## TASK INSTRUCTIONS
All lines from the one containing "[209 72 231 123]" through the final line of the entries are to be written out verbatim; no other line is to be included.

━━━━━ EXCERPTED DATA ━━━━━

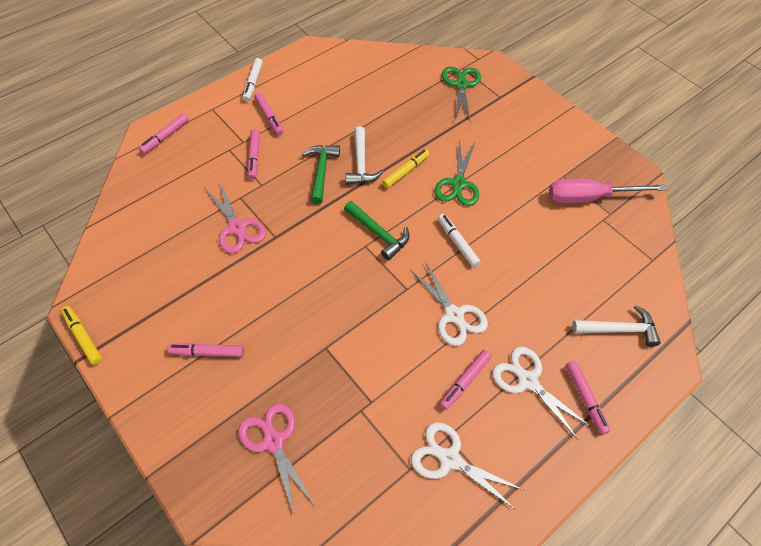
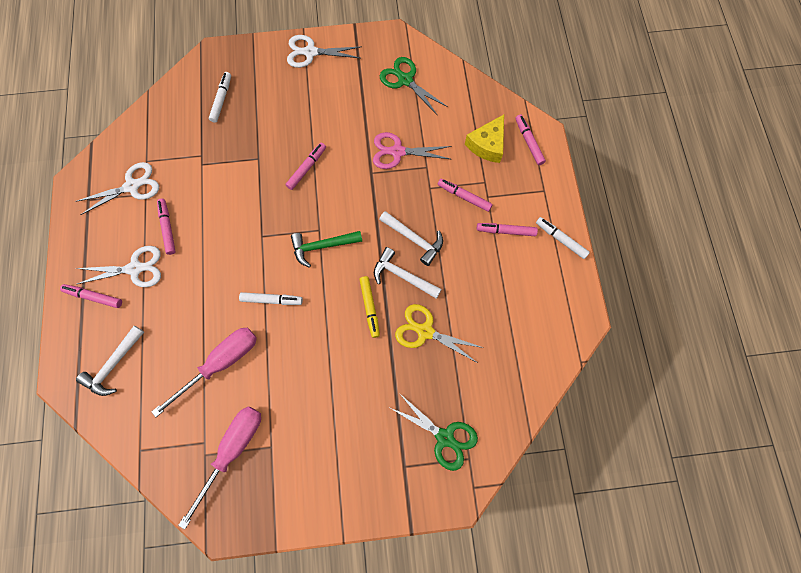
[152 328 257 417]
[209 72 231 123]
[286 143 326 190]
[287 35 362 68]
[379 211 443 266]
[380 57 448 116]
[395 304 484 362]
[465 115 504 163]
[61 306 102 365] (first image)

━━━━━

## EXERCISE RESPONSE
[209 72 231 123]
[286 143 326 190]
[287 35 362 68]
[379 211 443 266]
[380 57 448 116]
[395 304 484 362]
[465 115 504 163]
[61 306 102 365] (first image)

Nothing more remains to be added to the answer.